* [Directions for this task]: In the material below, find every line with "slope" and pull it out.

'''

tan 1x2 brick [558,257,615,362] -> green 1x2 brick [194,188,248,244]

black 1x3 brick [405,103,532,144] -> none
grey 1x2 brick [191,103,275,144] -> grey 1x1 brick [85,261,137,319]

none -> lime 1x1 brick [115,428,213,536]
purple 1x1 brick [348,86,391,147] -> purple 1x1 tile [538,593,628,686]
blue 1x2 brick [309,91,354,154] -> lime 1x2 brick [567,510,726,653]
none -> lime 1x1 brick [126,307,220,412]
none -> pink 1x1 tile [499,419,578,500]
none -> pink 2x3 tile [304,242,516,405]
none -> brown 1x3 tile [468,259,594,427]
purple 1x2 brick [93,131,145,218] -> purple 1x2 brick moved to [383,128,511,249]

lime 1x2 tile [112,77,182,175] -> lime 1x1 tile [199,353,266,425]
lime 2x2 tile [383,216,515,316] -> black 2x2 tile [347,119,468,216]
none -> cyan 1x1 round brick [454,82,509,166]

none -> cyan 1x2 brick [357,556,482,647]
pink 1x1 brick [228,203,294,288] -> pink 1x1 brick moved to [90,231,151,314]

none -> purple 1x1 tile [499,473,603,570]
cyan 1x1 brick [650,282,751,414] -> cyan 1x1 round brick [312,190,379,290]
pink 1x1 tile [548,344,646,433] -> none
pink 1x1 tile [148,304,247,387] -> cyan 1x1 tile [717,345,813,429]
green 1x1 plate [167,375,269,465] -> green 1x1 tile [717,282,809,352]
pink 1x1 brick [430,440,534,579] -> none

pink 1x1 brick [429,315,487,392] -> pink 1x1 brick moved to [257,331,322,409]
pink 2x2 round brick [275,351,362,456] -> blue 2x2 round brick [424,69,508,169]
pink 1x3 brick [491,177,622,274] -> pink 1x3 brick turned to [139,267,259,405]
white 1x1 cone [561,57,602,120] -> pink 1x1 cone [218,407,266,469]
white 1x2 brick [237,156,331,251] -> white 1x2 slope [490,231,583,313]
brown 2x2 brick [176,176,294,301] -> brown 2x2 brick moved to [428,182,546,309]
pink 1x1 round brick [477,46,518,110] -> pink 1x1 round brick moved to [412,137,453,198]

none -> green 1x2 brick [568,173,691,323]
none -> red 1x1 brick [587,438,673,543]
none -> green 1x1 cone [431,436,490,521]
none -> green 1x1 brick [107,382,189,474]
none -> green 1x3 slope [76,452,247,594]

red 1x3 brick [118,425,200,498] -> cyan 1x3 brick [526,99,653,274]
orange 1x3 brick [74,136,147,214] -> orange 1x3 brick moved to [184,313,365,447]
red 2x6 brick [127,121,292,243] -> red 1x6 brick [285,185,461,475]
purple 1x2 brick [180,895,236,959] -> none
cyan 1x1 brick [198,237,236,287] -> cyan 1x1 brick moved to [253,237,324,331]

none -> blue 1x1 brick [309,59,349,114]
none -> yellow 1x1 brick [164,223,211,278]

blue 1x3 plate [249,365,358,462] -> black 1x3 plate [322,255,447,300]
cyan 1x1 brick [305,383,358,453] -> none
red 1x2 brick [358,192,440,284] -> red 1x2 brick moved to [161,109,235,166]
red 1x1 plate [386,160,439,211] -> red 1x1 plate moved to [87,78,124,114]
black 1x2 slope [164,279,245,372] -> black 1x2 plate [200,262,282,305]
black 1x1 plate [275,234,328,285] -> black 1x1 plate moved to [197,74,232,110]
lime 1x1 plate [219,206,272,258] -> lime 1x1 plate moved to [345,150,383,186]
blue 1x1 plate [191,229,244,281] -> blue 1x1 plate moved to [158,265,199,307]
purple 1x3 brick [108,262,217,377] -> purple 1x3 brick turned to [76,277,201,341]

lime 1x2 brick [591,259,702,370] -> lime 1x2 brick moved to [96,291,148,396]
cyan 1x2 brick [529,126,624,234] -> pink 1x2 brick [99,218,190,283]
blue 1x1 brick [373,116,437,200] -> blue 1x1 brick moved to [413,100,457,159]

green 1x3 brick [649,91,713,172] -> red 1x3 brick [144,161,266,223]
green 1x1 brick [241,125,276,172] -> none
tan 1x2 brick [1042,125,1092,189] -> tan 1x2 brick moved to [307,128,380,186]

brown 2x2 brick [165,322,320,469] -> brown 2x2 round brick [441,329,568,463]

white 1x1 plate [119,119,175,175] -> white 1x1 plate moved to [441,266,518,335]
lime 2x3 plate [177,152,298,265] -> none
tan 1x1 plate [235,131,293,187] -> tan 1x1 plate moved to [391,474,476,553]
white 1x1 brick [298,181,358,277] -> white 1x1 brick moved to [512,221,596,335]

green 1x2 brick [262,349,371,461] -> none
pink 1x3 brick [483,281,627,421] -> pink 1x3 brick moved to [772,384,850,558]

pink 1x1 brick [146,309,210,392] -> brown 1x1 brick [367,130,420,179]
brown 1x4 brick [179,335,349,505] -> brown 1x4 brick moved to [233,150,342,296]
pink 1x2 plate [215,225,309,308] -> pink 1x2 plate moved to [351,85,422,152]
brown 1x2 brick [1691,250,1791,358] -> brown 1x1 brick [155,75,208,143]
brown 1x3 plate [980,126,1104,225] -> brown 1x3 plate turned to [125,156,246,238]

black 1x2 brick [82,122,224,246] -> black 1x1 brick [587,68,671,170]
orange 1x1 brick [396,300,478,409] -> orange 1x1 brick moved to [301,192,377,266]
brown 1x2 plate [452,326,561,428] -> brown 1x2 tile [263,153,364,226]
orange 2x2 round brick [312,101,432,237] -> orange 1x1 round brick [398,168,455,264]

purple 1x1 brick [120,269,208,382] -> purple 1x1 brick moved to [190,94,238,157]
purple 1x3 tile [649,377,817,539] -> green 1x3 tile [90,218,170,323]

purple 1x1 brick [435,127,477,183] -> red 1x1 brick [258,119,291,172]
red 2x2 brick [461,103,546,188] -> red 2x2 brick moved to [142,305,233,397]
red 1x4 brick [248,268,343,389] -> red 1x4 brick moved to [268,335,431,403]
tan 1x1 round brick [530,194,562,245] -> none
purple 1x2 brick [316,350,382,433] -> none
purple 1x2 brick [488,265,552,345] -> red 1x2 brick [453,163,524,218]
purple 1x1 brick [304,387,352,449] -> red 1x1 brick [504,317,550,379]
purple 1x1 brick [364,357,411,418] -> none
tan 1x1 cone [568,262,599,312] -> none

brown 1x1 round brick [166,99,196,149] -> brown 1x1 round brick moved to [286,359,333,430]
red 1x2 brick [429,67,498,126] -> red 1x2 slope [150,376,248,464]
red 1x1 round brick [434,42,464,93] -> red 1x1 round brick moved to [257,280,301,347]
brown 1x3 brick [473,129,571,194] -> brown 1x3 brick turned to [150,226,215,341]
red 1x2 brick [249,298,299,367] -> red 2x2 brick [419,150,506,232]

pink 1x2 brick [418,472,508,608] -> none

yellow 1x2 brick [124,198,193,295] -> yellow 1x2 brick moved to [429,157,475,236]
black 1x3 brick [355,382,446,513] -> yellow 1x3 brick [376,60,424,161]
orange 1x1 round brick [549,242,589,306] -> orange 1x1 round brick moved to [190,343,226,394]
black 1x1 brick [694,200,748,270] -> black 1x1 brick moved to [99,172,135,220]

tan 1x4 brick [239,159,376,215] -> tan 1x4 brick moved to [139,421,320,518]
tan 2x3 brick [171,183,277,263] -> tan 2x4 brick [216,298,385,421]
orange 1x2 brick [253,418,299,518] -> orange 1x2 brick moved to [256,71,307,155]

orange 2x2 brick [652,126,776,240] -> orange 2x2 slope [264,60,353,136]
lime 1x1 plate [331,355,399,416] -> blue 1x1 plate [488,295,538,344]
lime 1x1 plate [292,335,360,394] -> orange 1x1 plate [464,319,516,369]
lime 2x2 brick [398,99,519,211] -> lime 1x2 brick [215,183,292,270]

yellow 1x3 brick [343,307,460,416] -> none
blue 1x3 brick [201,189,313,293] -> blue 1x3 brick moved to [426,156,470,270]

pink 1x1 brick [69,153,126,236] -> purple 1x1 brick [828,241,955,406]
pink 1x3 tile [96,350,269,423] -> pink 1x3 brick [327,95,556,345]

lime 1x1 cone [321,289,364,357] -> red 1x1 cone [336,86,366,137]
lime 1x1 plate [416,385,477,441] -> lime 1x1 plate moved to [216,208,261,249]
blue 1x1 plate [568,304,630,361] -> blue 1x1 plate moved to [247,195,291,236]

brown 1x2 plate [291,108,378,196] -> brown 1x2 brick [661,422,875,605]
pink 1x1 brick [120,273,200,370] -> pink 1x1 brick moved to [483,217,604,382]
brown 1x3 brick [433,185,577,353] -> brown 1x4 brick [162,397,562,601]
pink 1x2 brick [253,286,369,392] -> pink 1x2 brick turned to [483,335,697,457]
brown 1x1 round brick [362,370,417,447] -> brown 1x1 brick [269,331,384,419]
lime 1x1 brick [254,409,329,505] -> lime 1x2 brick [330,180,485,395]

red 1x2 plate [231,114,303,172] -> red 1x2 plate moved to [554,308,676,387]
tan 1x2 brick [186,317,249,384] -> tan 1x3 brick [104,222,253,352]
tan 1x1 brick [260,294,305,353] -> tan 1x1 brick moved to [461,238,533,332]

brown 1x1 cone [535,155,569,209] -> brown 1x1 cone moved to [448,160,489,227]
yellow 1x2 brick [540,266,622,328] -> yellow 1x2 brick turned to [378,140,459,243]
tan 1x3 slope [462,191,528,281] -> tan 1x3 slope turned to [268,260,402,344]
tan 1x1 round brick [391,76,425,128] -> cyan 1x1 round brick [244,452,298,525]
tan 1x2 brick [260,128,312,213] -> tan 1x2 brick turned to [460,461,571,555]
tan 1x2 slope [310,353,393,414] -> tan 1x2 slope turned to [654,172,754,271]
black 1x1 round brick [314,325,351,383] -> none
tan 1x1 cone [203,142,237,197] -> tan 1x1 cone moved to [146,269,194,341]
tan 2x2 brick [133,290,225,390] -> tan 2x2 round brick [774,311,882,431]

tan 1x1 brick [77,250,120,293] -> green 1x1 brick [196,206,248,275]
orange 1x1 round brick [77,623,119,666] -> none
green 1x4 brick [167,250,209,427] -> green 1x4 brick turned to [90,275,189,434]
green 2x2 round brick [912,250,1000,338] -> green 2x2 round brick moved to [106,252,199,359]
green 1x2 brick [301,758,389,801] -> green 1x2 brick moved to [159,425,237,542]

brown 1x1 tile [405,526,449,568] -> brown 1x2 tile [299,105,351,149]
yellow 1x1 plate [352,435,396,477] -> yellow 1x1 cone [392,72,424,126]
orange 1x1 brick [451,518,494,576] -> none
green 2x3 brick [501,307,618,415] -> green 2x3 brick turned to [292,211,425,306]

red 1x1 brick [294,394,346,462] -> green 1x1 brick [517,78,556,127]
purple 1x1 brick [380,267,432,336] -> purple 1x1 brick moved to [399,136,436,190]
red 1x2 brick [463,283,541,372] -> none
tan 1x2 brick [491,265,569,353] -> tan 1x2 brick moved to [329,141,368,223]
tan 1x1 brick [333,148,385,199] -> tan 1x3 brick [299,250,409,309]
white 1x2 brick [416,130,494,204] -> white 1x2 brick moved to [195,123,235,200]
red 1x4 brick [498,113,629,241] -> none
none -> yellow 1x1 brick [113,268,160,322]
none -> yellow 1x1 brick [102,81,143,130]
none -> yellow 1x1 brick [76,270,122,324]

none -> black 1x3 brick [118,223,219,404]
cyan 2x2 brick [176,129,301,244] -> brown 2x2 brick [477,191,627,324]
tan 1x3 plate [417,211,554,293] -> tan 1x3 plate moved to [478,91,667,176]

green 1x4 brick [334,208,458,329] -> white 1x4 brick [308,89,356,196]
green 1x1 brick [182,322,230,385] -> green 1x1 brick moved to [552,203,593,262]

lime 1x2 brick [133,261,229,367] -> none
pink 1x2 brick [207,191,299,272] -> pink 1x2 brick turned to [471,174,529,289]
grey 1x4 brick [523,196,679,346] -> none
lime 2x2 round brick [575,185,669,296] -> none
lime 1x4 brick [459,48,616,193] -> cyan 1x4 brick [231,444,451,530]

'''

* [Solution for this problem]:
white 1x2 brick [237,156,331,251] -> white 1x2 slope [490,231,583,313]
none -> green 1x3 slope [76,452,247,594]
black 1x2 slope [164,279,245,372] -> black 1x2 plate [200,262,282,305]
red 1x2 brick [429,67,498,126] -> red 1x2 slope [150,376,248,464]
orange 2x2 brick [652,126,776,240] -> orange 2x2 slope [264,60,353,136]
tan 1x3 slope [462,191,528,281] -> tan 1x3 slope turned to [268,260,402,344]
tan 1x2 slope [310,353,393,414] -> tan 1x2 slope turned to [654,172,754,271]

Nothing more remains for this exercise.